— start Material provided —

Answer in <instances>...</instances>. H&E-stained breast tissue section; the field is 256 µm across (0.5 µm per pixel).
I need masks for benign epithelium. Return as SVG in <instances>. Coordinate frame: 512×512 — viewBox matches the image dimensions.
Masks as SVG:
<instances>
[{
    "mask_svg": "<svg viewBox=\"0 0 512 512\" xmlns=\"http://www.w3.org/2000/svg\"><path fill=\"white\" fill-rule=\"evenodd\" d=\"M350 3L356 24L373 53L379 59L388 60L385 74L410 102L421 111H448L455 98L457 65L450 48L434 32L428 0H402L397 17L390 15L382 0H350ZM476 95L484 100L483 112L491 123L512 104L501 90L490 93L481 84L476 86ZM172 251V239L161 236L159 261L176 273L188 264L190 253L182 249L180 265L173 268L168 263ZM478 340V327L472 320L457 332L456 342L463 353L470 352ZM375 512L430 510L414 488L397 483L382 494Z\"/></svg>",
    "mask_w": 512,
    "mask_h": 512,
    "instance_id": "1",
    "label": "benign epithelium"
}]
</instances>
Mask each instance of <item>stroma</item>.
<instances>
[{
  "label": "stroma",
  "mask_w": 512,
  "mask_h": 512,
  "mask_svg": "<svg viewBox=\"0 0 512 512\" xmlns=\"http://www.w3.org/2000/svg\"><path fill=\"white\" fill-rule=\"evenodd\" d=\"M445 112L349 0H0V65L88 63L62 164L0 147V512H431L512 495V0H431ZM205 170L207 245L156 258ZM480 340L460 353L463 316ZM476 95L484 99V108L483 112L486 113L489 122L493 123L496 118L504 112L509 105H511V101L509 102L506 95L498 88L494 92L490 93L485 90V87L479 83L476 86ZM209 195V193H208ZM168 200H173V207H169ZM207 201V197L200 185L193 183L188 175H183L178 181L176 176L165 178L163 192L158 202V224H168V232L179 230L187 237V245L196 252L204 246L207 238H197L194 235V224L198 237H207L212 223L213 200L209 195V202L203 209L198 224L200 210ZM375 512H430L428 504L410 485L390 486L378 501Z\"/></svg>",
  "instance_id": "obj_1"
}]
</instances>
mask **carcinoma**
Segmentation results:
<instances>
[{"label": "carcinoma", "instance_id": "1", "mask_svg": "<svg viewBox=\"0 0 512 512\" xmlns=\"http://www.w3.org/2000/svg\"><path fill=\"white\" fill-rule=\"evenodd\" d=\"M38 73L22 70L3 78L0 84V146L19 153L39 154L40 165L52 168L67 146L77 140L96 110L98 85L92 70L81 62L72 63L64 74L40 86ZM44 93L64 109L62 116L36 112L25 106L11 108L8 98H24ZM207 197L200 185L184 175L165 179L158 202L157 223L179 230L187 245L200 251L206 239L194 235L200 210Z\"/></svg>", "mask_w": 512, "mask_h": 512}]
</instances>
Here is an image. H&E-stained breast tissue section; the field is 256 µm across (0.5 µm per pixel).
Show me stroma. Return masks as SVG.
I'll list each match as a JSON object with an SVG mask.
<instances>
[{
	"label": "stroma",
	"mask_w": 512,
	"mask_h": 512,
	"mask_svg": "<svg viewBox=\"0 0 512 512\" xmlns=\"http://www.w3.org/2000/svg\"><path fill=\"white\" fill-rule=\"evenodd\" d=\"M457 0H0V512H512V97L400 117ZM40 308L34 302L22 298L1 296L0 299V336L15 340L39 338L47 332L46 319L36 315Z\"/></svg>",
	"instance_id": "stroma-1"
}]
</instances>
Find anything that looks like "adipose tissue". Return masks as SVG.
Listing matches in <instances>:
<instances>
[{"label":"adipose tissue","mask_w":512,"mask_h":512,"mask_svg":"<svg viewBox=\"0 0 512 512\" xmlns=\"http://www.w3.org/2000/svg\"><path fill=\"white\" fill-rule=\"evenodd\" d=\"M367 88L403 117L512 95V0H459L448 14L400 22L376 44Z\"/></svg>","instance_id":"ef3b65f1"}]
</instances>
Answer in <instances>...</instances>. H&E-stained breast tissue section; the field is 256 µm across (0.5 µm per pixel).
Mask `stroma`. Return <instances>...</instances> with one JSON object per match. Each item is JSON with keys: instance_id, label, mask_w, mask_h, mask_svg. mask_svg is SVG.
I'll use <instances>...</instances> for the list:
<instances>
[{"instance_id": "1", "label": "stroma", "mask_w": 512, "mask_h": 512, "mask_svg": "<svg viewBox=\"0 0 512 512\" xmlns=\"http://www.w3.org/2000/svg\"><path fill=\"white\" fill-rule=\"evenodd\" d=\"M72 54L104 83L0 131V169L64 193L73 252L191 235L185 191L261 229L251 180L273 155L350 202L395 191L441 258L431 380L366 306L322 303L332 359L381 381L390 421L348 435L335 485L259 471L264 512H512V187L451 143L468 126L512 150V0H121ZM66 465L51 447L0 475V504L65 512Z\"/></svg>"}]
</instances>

— end Material provided —

Task statement
Nothing in the listing may be changed; retype it all exactly.

Answer to this task
Answer in <instances>...</instances>. H&E-stained breast tissue section; the field is 256 µm across (0.5 µm per pixel).
I need masks for benign epithelium. Return as SVG in <instances>. Coordinate frame: 512×512 — viewBox matches the image dimensions.
Masks as SVG:
<instances>
[{
    "mask_svg": "<svg viewBox=\"0 0 512 512\" xmlns=\"http://www.w3.org/2000/svg\"><path fill=\"white\" fill-rule=\"evenodd\" d=\"M350 3L356 24L373 53L379 59L388 60L385 74L410 102L421 111H448L455 98L457 65L450 48L434 32L428 0H402L397 17L390 15L382 0H350ZM476 95L484 100L483 112L491 123L512 104L501 90L490 93L481 84L476 86ZM172 251V239L161 236L159 261L176 273L188 264L190 253L182 249L180 265L173 268L168 263ZM478 340V327L472 320L457 332L456 342L463 353L470 352ZM375 512L430 510L414 488L397 483L382 494Z\"/></svg>",
    "mask_w": 512,
    "mask_h": 512,
    "instance_id": "1",
    "label": "benign epithelium"
}]
</instances>
Mask each instance of <item>stroma</item>.
<instances>
[{
  "label": "stroma",
  "mask_w": 512,
  "mask_h": 512,
  "mask_svg": "<svg viewBox=\"0 0 512 512\" xmlns=\"http://www.w3.org/2000/svg\"><path fill=\"white\" fill-rule=\"evenodd\" d=\"M445 112L349 0H0V65L88 63L62 164L0 147V512H431L512 495V0H431ZM205 170L207 245L156 258ZM480 340L460 353L463 316ZM476 95L484 99V108L483 112L486 113L489 122L493 123L496 118L504 112L509 105H511V101L509 102L506 95L498 88L494 92L490 93L485 90V87L479 83L476 86ZM209 195V193H208ZM168 200H173V207H169ZM207 201V197L200 185L193 183L188 175H183L178 181L176 176L165 178L163 192L158 202V224H168V232L179 230L187 237V245L196 252L204 246L207 238H197L194 235V224L198 237H207L212 223L213 200L209 195V202L203 209L198 224L200 210ZM375 512H430L428 504L410 485L390 486L378 501Z\"/></svg>",
  "instance_id": "obj_1"
}]
</instances>
mask **carcinoma**
Segmentation results:
<instances>
[{"label": "carcinoma", "instance_id": "1", "mask_svg": "<svg viewBox=\"0 0 512 512\" xmlns=\"http://www.w3.org/2000/svg\"><path fill=\"white\" fill-rule=\"evenodd\" d=\"M38 73L22 70L3 78L0 84V146L19 153L39 154L40 165L52 168L67 146L77 140L96 110L98 85L92 70L81 62L72 63L64 74L40 86ZM44 93L64 109L62 116L36 112L25 106L11 108L8 98H24ZM207 197L200 185L184 175L165 179L158 202L157 223L179 230L187 245L200 251L206 239L194 235L200 210Z\"/></svg>", "mask_w": 512, "mask_h": 512}]
</instances>
Here is an image. H&E-stained breast tissue section; the field is 256 µm across (0.5 µm per pixel).
Show me stroma. Return masks as SVG.
I'll list each match as a JSON object with an SVG mask.
<instances>
[{
	"label": "stroma",
	"mask_w": 512,
	"mask_h": 512,
	"mask_svg": "<svg viewBox=\"0 0 512 512\" xmlns=\"http://www.w3.org/2000/svg\"><path fill=\"white\" fill-rule=\"evenodd\" d=\"M457 0H0V512H512V97L400 117ZM40 308L34 302L22 298L1 296L0 299V336L15 340L39 338L47 332L46 319L36 315Z\"/></svg>",
	"instance_id": "stroma-1"
}]
</instances>
Find anything that looks like "adipose tissue". Return masks as SVG.
Listing matches in <instances>:
<instances>
[{"label":"adipose tissue","mask_w":512,"mask_h":512,"mask_svg":"<svg viewBox=\"0 0 512 512\" xmlns=\"http://www.w3.org/2000/svg\"><path fill=\"white\" fill-rule=\"evenodd\" d=\"M367 88L403 117L512 95V0H459L448 14L400 22L376 44Z\"/></svg>","instance_id":"ef3b65f1"}]
</instances>
Answer in <instances>...</instances>. H&E-stained breast tissue section; the field is 256 µm across (0.5 µm per pixel).
Mask `stroma`. Return <instances>...</instances> with one JSON object per match. Each item is JSON with keys: instance_id, label, mask_w, mask_h, mask_svg. mask_svg is SVG.
I'll use <instances>...</instances> for the list:
<instances>
[{"instance_id": "1", "label": "stroma", "mask_w": 512, "mask_h": 512, "mask_svg": "<svg viewBox=\"0 0 512 512\" xmlns=\"http://www.w3.org/2000/svg\"><path fill=\"white\" fill-rule=\"evenodd\" d=\"M72 54L104 83L0 131V169L64 193L73 252L191 235L185 191L261 229L251 180L273 155L350 202L395 191L441 258L431 380L366 306L322 303L332 359L381 381L390 421L348 435L335 485L259 471L264 512H512V187L451 143L468 126L512 150V0H121ZM66 465L51 447L0 475V504L65 512Z\"/></svg>"}]
</instances>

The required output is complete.